[[ MATERIAL FOR THIS EXERCISE, beginning ]]
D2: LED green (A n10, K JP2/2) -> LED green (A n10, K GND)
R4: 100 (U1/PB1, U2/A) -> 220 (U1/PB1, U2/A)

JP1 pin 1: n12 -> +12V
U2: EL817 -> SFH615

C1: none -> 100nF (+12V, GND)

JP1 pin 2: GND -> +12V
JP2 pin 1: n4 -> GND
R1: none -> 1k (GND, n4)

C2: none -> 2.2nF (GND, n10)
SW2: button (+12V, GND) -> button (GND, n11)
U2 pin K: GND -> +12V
[[ MATERIAL FOR THIS EXERCISE, end ]]
[[ MATERIAL FOR THIS EXERCISE, beginning ]]
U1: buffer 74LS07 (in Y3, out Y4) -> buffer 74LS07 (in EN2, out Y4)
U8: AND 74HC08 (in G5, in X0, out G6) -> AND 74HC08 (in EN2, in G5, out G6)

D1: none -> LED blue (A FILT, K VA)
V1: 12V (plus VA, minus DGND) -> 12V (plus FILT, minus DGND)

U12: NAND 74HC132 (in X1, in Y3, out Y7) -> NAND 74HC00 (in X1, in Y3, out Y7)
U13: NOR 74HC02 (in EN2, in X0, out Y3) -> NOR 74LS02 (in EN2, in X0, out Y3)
[[ MATERIAL FOR THIS EXERCISE, end ]]
[[ MATERIAL FOR THIS EXERCISE, beginning ]]
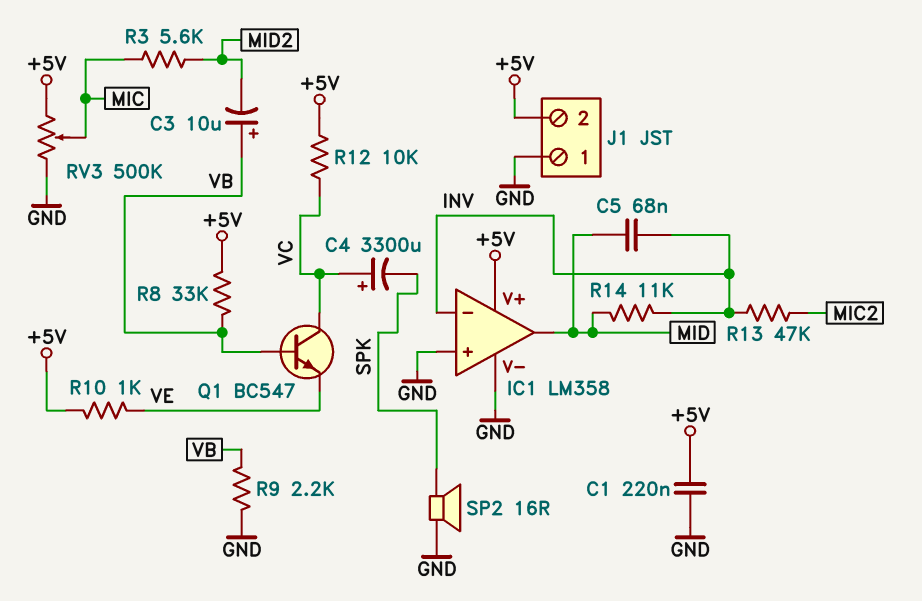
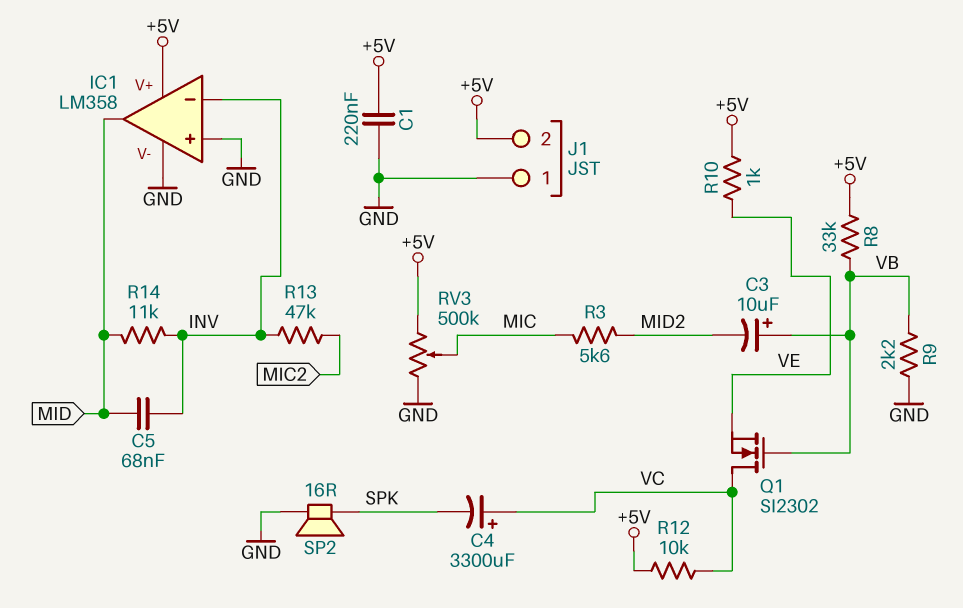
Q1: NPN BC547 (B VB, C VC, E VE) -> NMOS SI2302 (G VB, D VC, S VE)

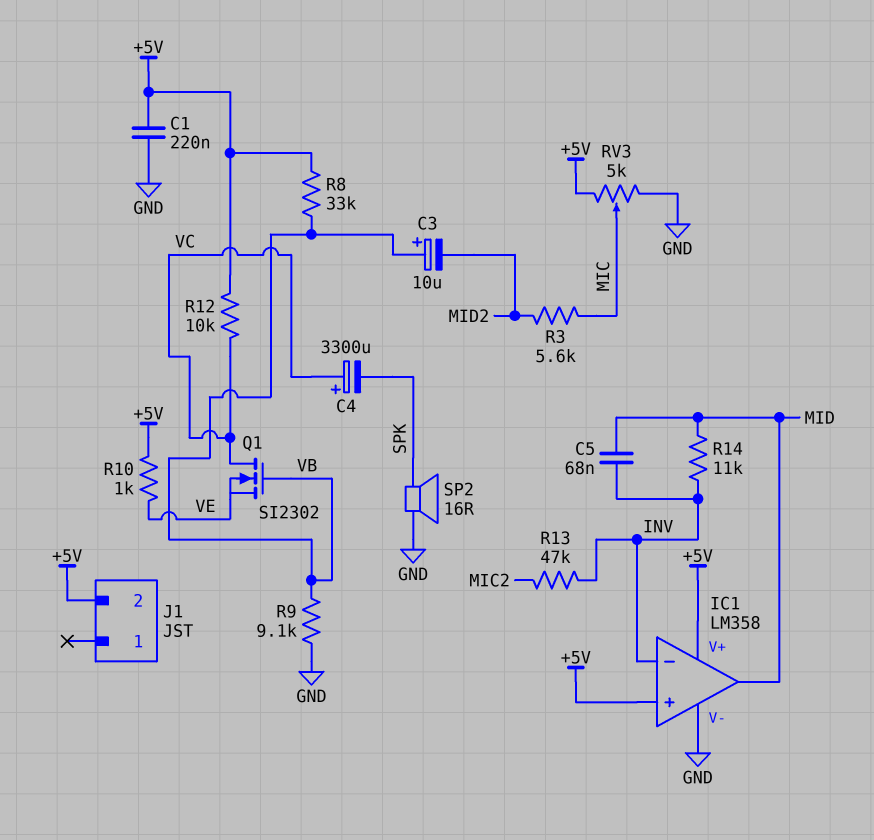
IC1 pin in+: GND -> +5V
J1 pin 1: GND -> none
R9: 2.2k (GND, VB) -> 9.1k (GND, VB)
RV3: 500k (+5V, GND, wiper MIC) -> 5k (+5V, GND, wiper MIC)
[[ MATERIAL FOR THIS EXERCISE, end ]]
_TASK INSTRUCTIONS_
Start with the line above that contains "R4: 100 (U1/PB1, U2/A) -> 220 (U1/PB1, U2/A)" and end with the line that contains "U2 pin K: GND -> +12V". Write out those lines exactly, and only those.

_TASK SOLUTION_
R4: 100 (U1/PB1, U2/A) -> 220 (U1/PB1, U2/A)

JP1 pin 1: n12 -> +12V
U2: EL817 -> SFH615

C1: none -> 100nF (+12V, GND)

JP1 pin 2: GND -> +12V
JP2 pin 1: n4 -> GND
R1: none -> 1k (GND, n4)

C2: none -> 2.2nF (GND, n10)
SW2: button (+12V, GND) -> button (GND, n11)
U2 pin K: GND -> +12V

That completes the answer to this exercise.